Problem
Starting at the line that contains "R102: 2.2k (GND, THR) -> 2.2k (DIS, THR)", transcribe each line exactly through the end of the data below, and skip any pictures.

Structured diff data
*** Block opens ***

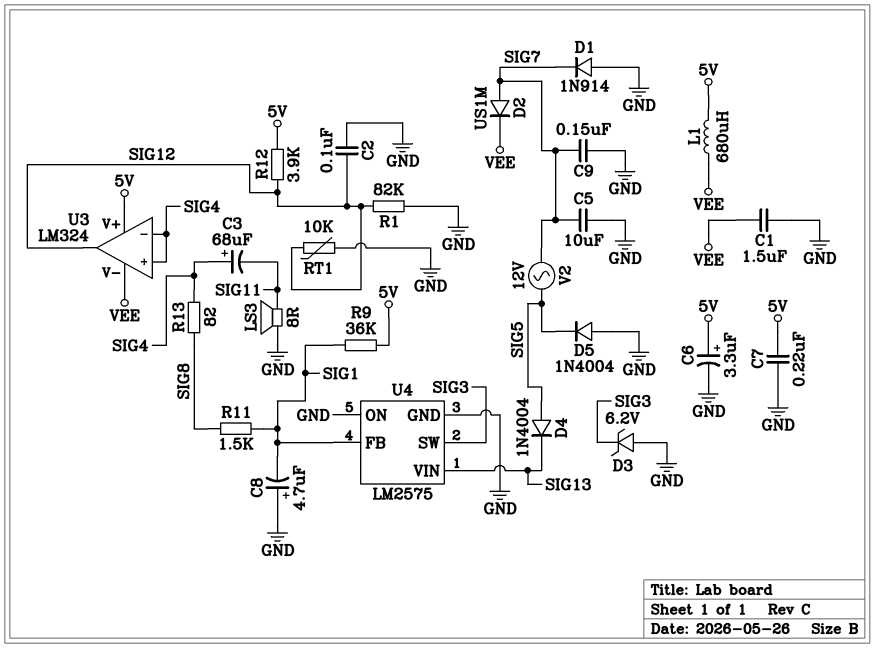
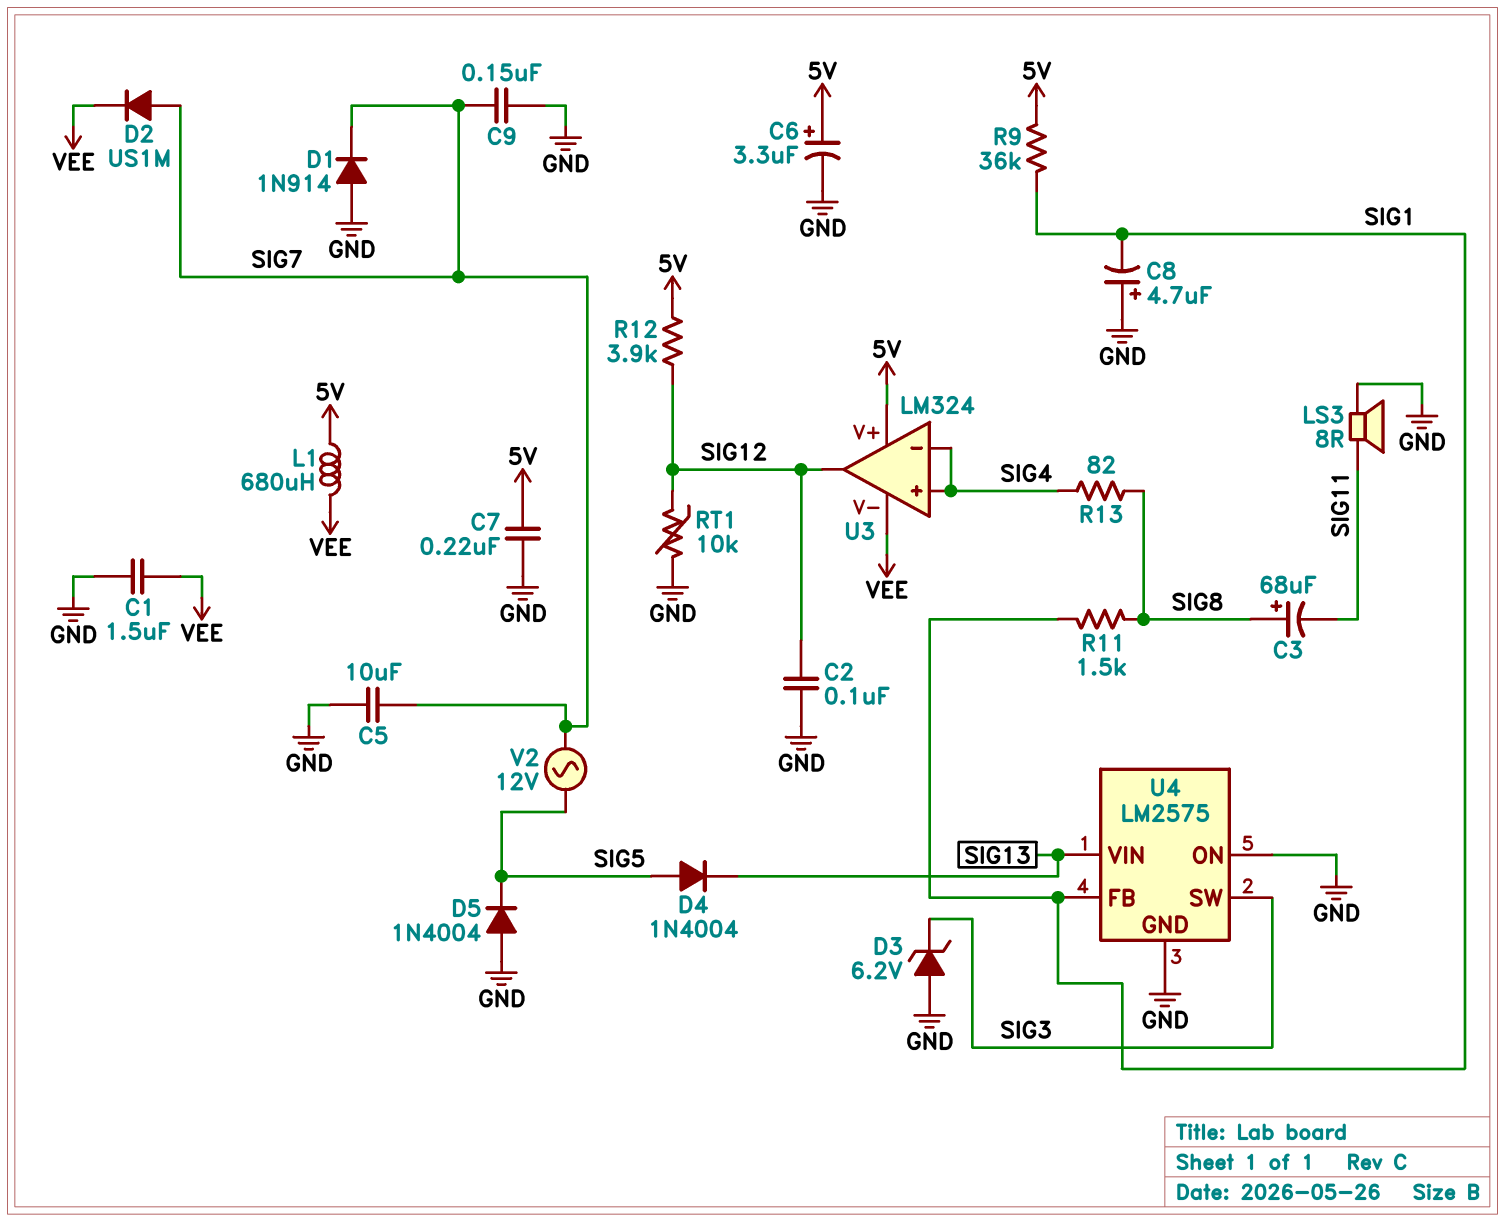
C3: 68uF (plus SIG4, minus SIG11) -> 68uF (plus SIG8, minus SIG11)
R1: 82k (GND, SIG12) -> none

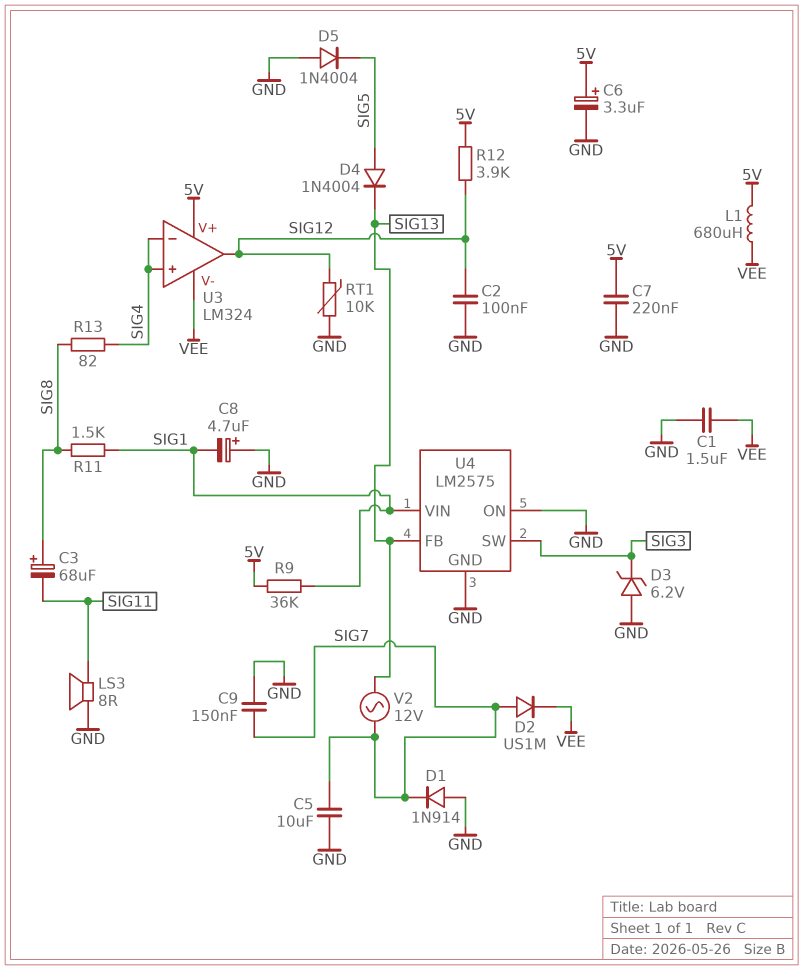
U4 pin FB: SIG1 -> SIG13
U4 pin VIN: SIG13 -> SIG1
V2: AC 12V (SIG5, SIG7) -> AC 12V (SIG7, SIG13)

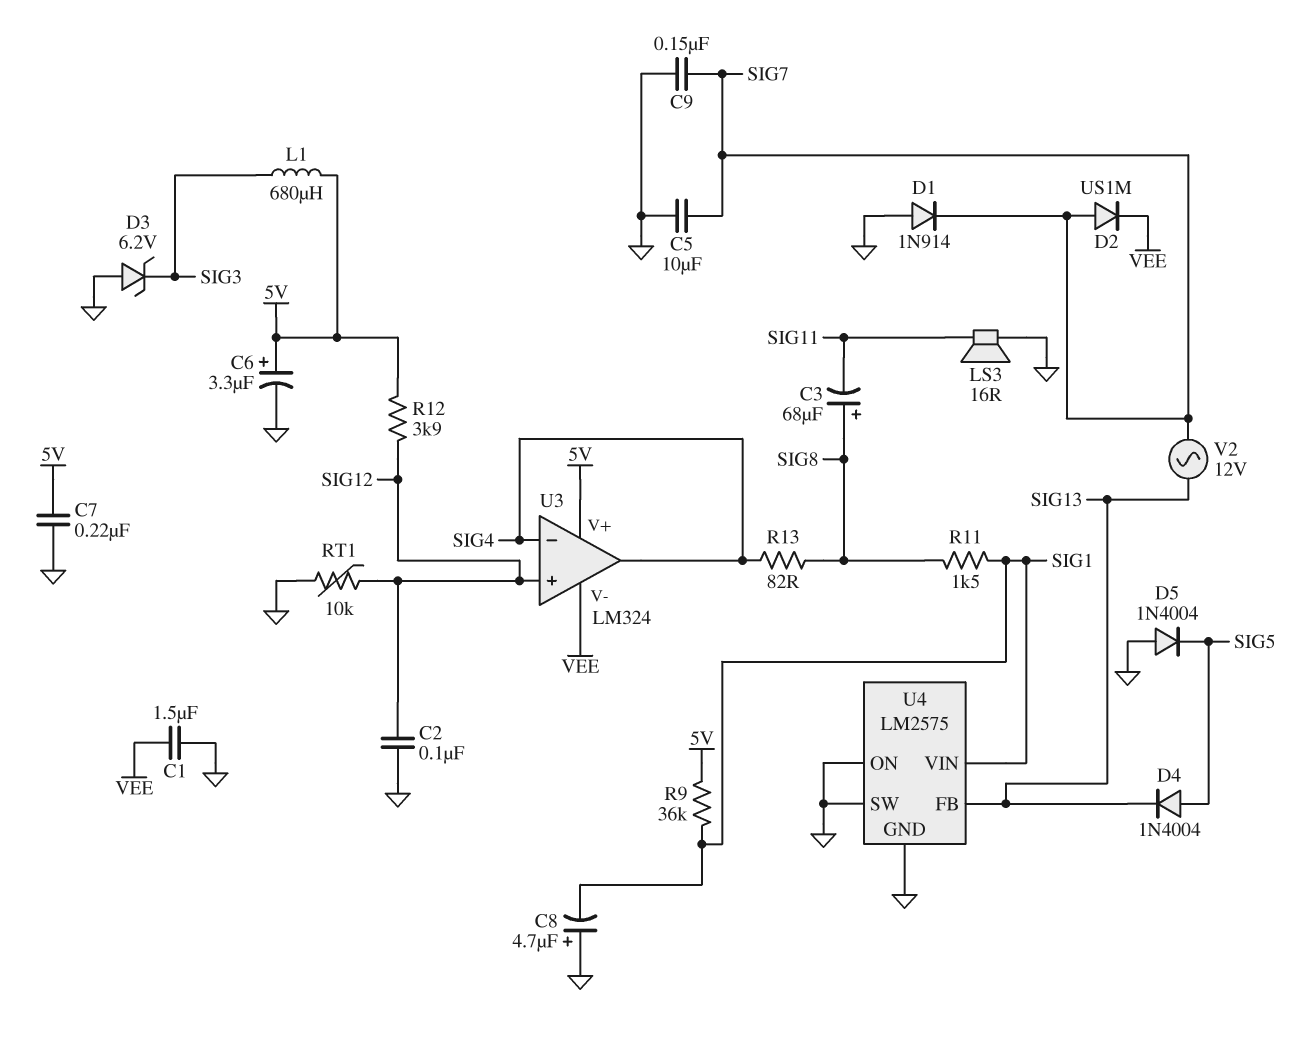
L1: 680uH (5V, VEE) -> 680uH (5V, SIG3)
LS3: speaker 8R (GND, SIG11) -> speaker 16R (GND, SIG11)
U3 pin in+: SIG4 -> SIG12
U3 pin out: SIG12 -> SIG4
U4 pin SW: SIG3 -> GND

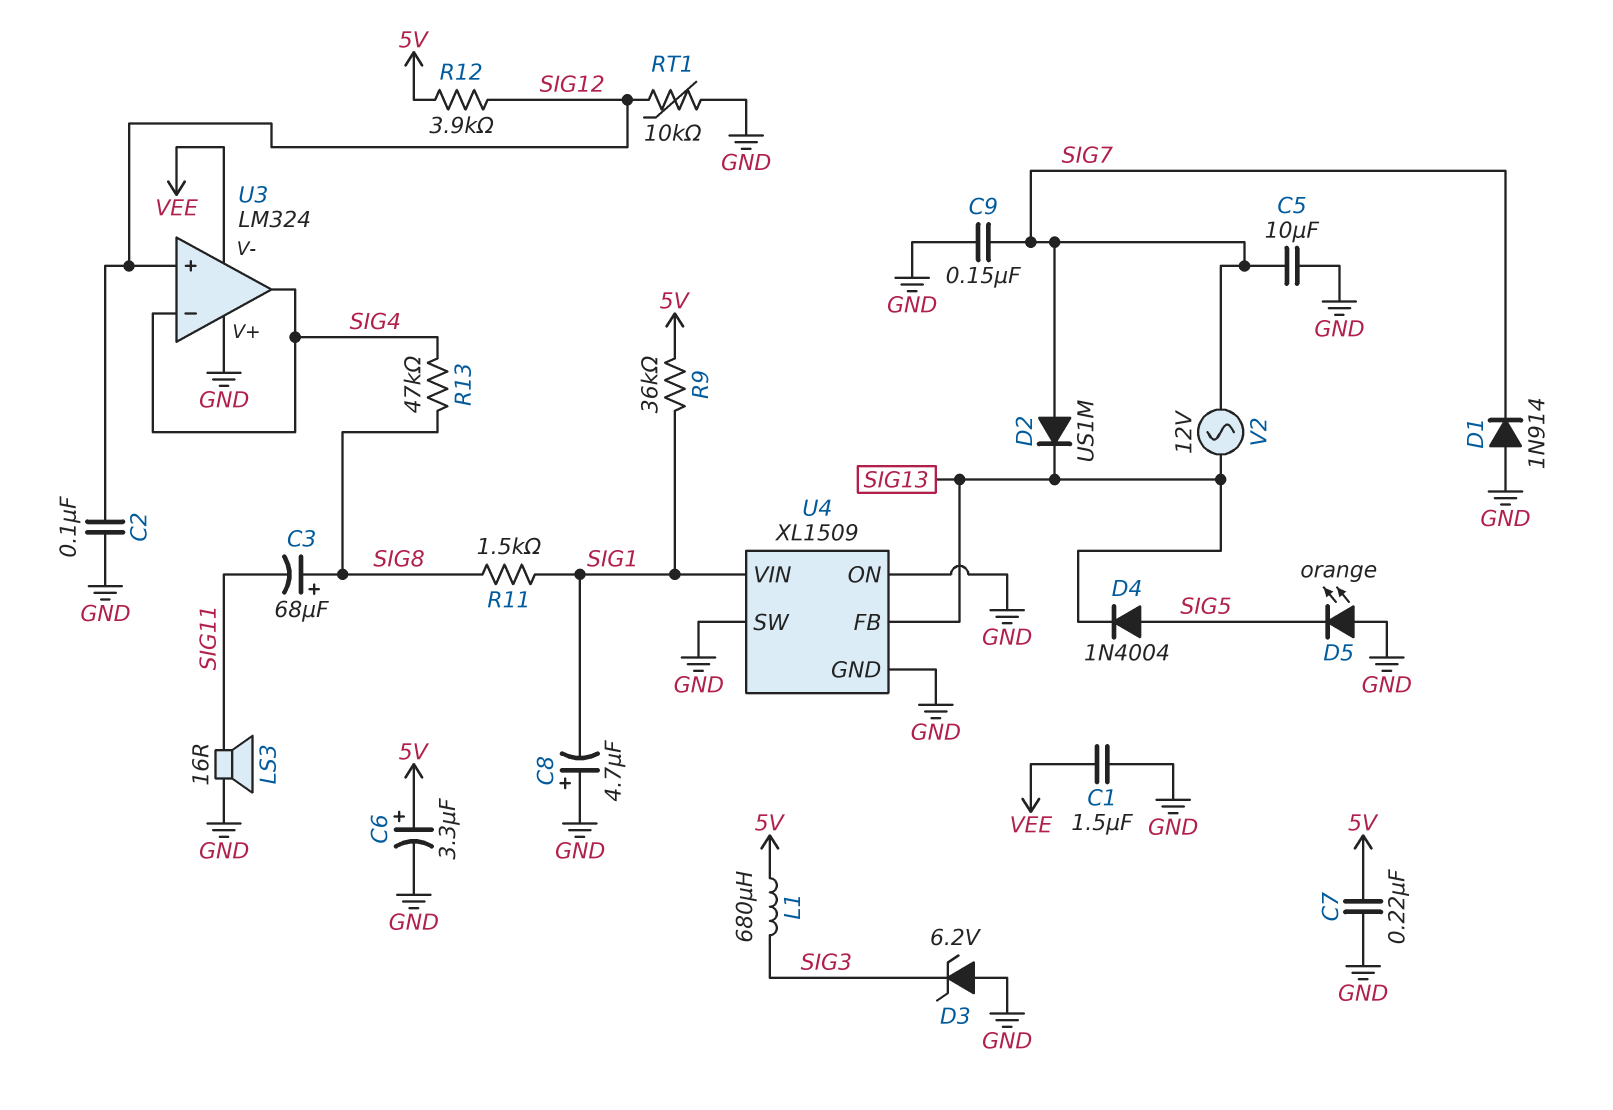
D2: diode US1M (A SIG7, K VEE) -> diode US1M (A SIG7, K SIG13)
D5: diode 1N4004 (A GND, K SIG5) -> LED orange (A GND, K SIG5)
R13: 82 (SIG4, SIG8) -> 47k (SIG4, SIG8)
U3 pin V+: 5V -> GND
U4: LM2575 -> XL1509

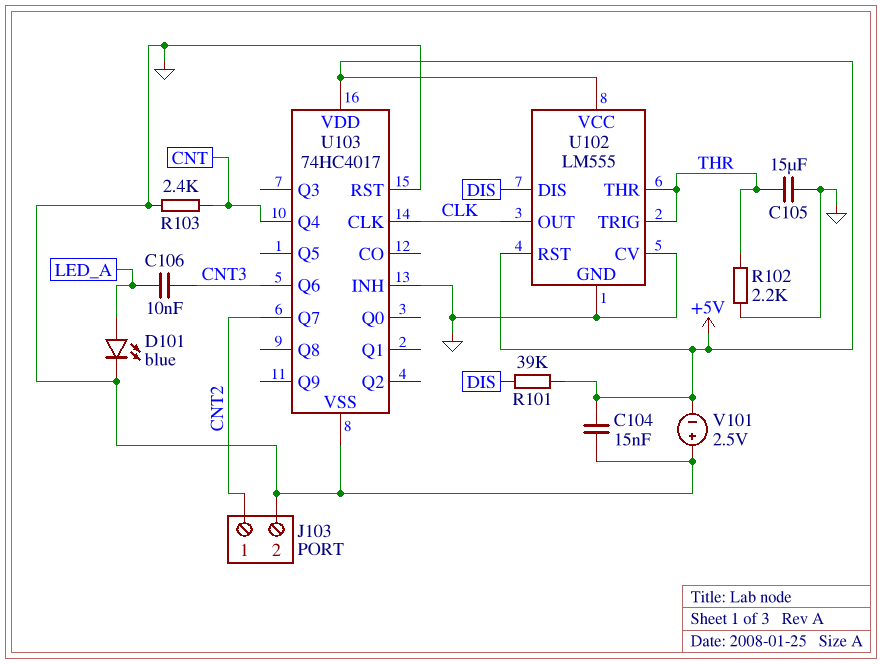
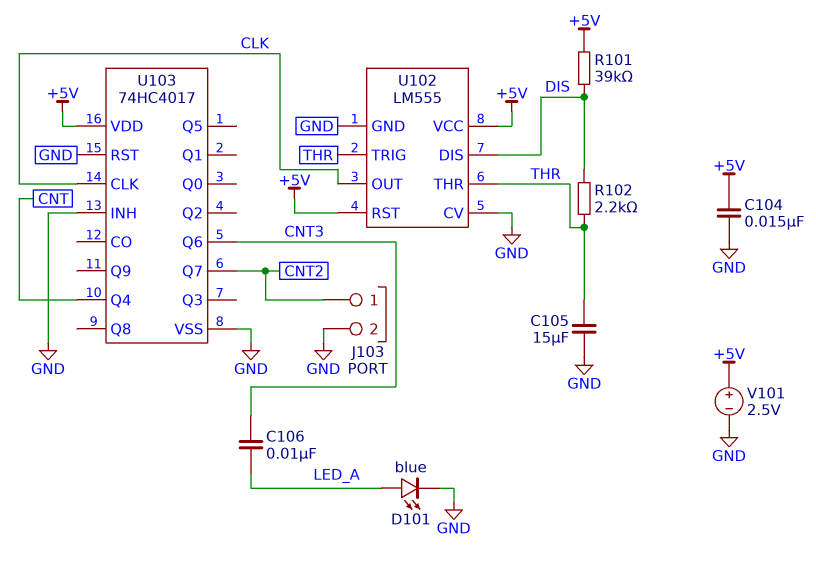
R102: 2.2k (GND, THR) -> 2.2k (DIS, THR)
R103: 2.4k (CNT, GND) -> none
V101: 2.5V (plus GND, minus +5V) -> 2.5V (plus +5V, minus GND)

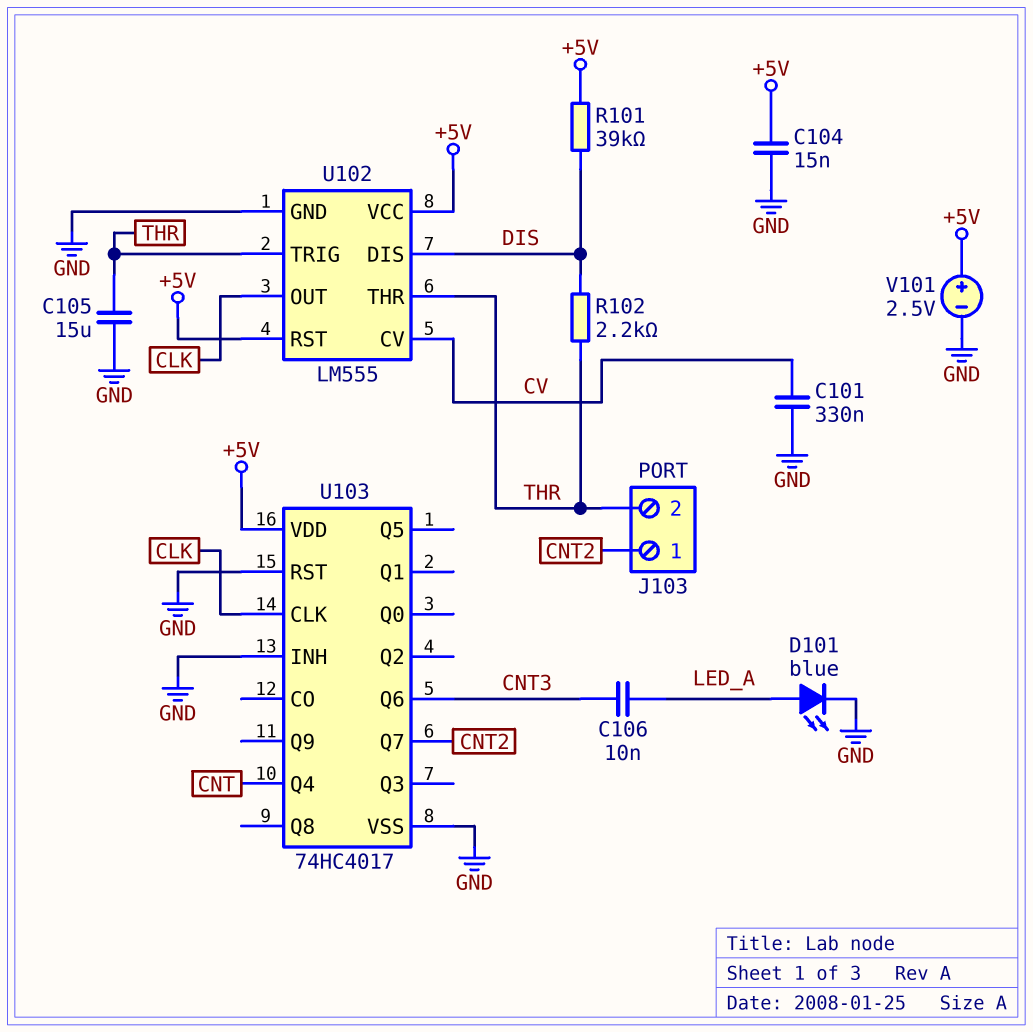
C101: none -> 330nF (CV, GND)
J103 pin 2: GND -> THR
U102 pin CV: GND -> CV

*** Block closes ***

Your solution
R102: 2.2k (GND, THR) -> 2.2k (DIS, THR)
R103: 2.4k (CNT, GND) -> none
V101: 2.5V (plus GND, minus +5V) -> 2.5V (plus +5V, minus GND)

C101: none -> 330nF (CV, GND)
J103 pin 2: GND -> THR
U102 pin CV: GND -> CV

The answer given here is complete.